*** Opening of MATERIAL SHOWN ***

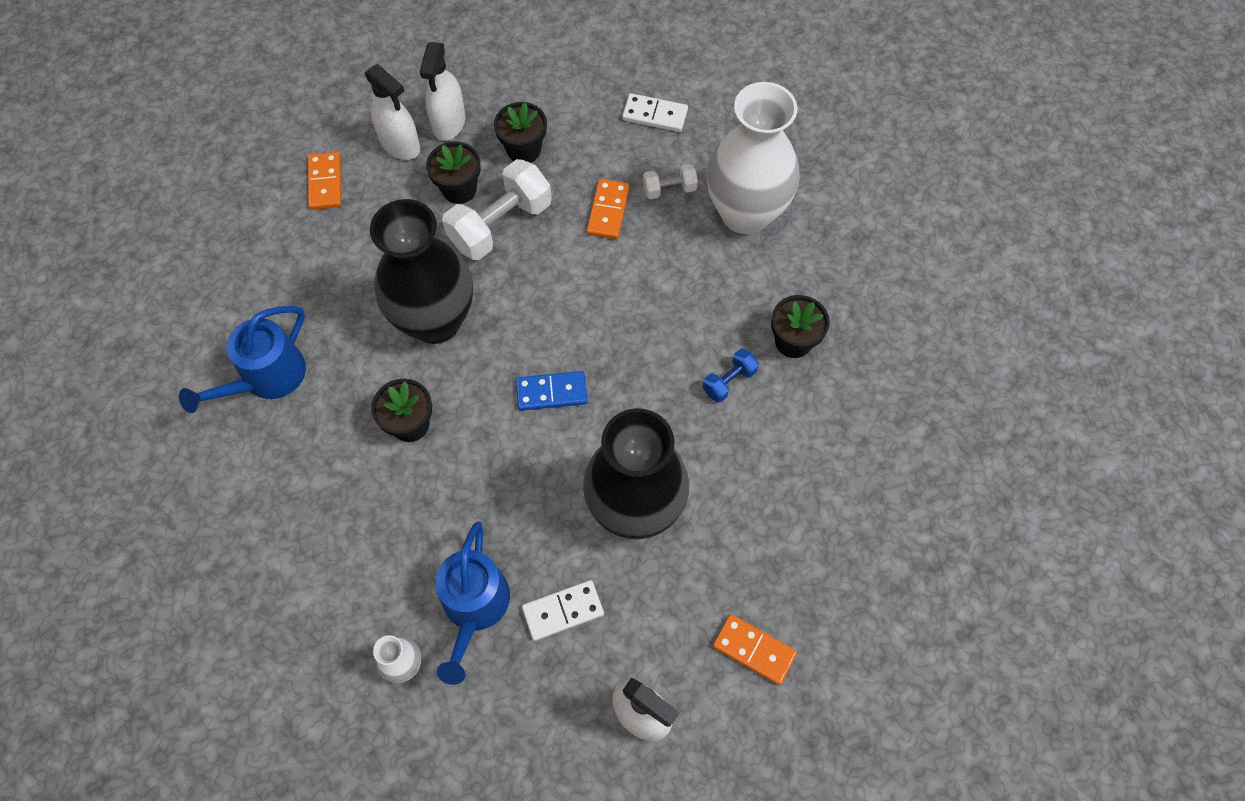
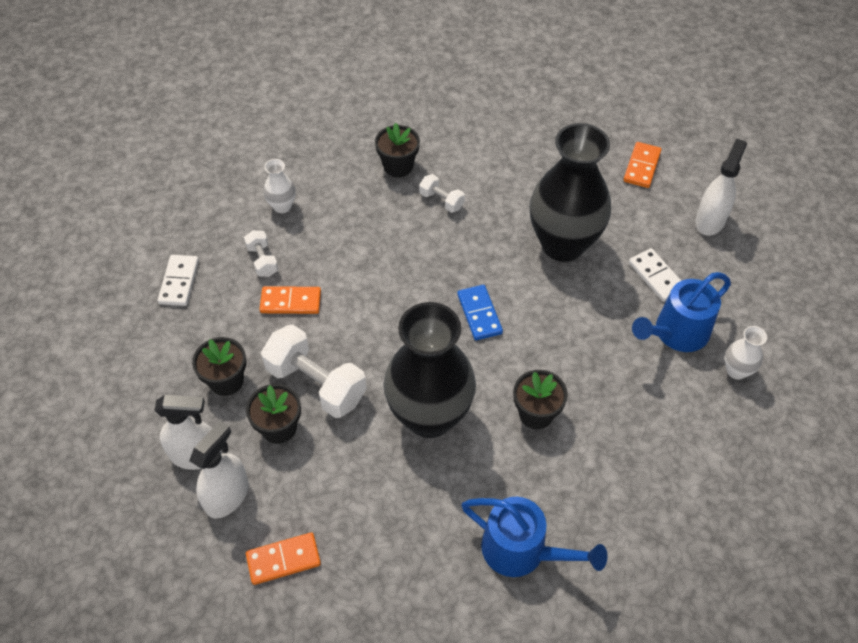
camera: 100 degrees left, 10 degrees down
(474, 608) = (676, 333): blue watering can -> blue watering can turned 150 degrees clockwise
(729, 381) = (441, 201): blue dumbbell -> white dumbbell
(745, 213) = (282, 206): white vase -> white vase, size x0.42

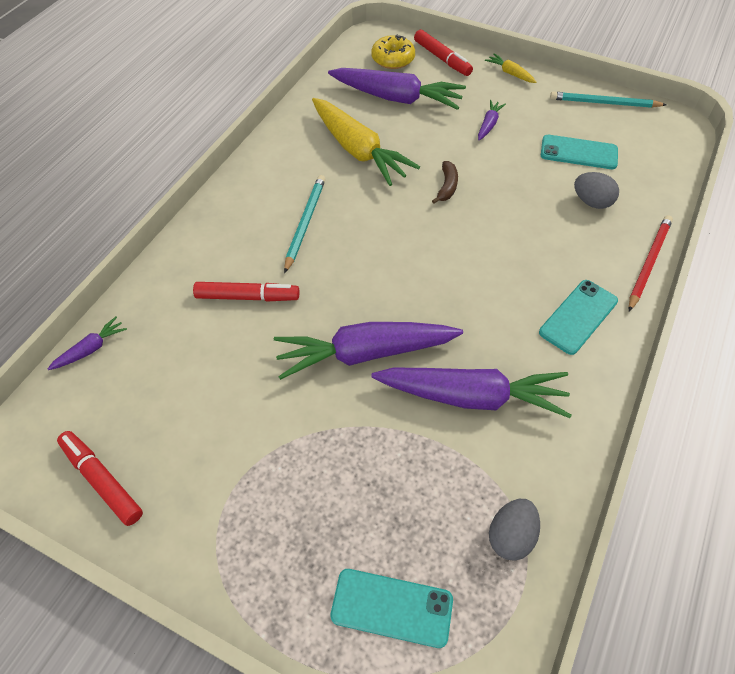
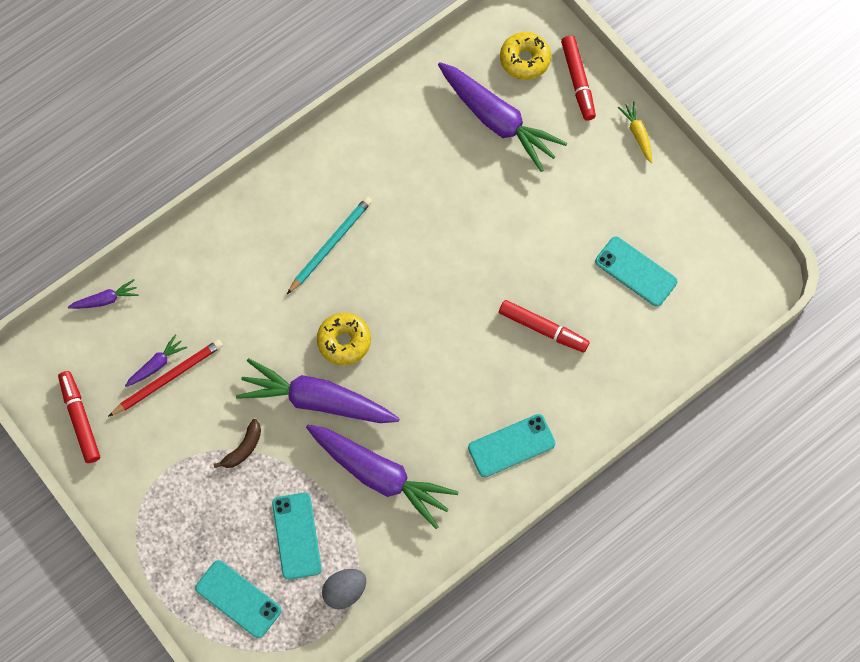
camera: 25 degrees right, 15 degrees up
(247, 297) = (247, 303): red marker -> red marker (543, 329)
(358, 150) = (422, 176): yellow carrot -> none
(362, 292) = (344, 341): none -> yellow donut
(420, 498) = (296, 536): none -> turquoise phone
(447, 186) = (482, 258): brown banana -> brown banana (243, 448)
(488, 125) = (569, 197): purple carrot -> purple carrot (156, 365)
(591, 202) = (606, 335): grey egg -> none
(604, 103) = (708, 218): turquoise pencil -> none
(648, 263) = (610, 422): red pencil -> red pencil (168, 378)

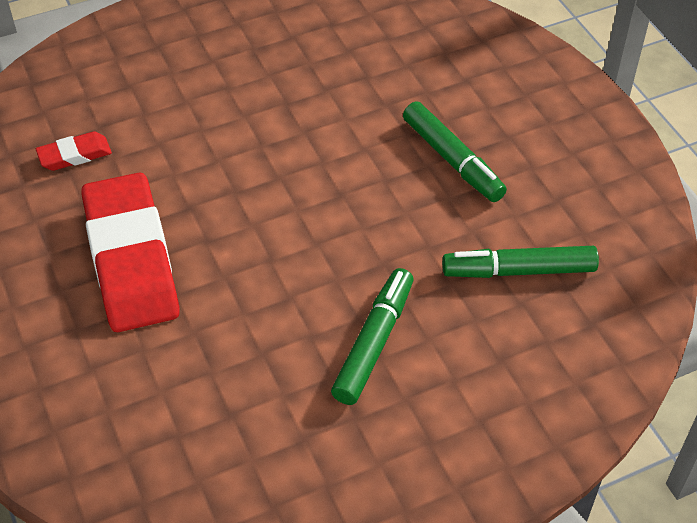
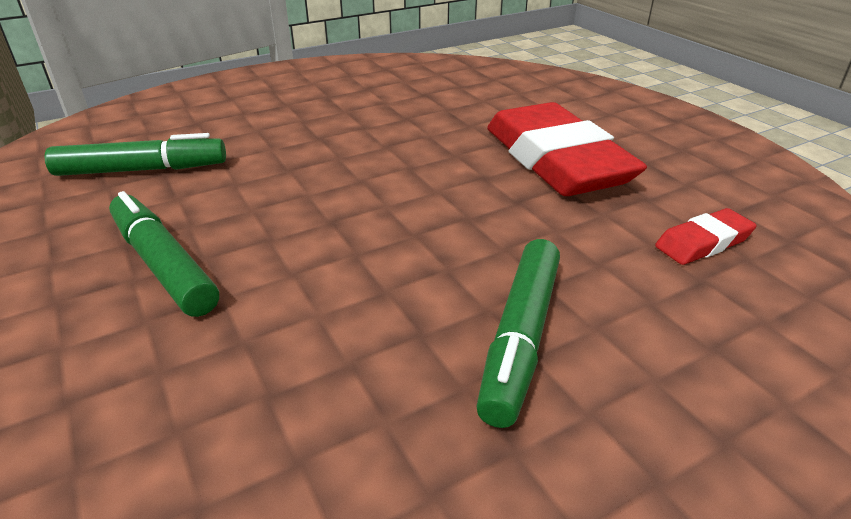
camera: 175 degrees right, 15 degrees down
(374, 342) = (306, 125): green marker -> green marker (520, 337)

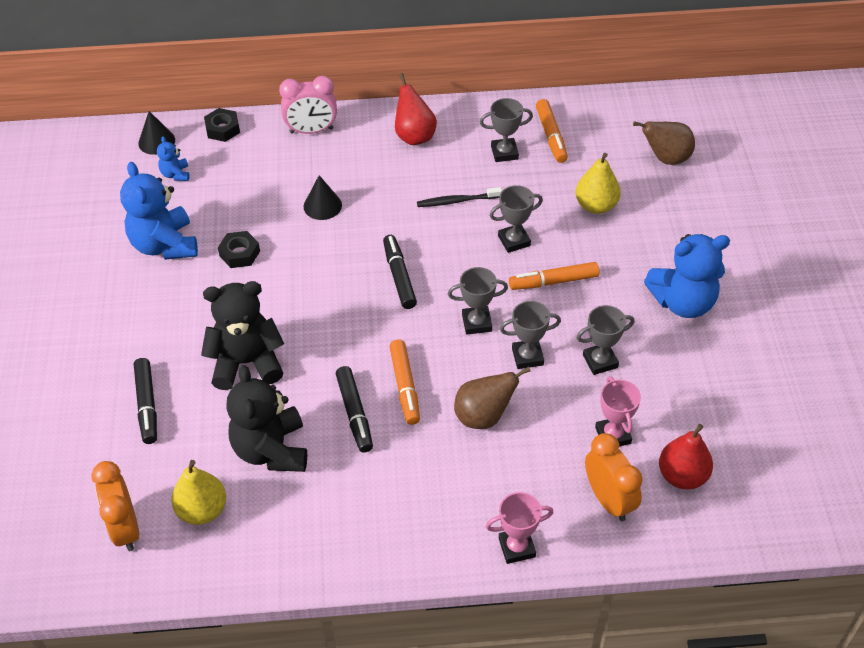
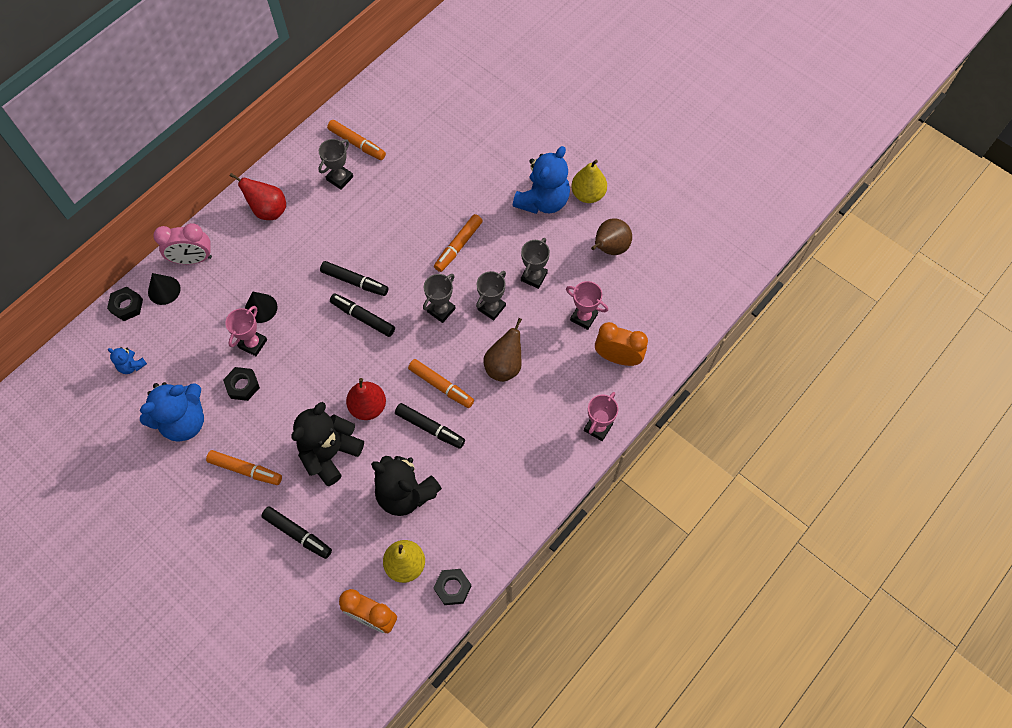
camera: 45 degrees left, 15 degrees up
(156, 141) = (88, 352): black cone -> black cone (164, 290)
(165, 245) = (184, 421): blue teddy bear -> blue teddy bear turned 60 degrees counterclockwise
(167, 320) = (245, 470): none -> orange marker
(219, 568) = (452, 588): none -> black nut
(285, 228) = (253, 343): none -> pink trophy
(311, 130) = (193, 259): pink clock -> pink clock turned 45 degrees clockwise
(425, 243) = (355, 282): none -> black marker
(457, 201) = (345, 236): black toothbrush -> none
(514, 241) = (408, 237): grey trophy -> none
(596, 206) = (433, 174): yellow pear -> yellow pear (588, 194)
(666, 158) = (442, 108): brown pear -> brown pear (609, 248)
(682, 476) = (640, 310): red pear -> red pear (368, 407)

*** Close of MATERIAL SHOWN ***

Write out every line above exactly, minus images.

• **ANSWER TO THIS PROBLEM**:
camera: 100 degrees left, 10 degrees down
(474, 608) = (676, 333): blue watering can -> blue watering can turned 150 degrees clockwise
(729, 381) = (441, 201): blue dumbbell -> white dumbbell
(745, 213) = (282, 206): white vase -> white vase, size x0.42

camera: 25 degrees right, 15 degrees up
(247, 297) = (247, 303): red marker -> red marker (543, 329)
(358, 150) = (422, 176): yellow carrot -> none
(362, 292) = (344, 341): none -> yellow donut
(420, 498) = (296, 536): none -> turquoise phone
(447, 186) = (482, 258): brown banana -> brown banana (243, 448)
(488, 125) = (569, 197): purple carrot -> purple carrot (156, 365)
(591, 202) = (606, 335): grey egg -> none
(604, 103) = (708, 218): turquoise pencil -> none
(648, 263) = (610, 422): red pencil -> red pencil (168, 378)

camera: 175 degrees right, 15 degrees down
(374, 342) = (306, 125): green marker -> green marker (520, 337)

camera: 45 degrees left, 15 degrees up
(156, 141) = (88, 352): black cone -> black cone (164, 290)
(165, 245) = (184, 421): blue teddy bear -> blue teddy bear turned 60 degrees counterclockwise
(167, 320) = (245, 470): none -> orange marker
(219, 568) = (452, 588): none -> black nut
(285, 228) = (253, 343): none -> pink trophy
(311, 130) = (193, 259): pink clock -> pink clock turned 45 degrees clockwise
(425, 243) = (355, 282): none -> black marker
(457, 201) = (345, 236): black toothbrush -> none
(514, 241) = (408, 237): grey trophy -> none
(596, 206) = (433, 174): yellow pear -> yellow pear (588, 194)
(666, 158) = (442, 108): brown pear -> brown pear (609, 248)
(682, 476) = (640, 310): red pear -> red pear (368, 407)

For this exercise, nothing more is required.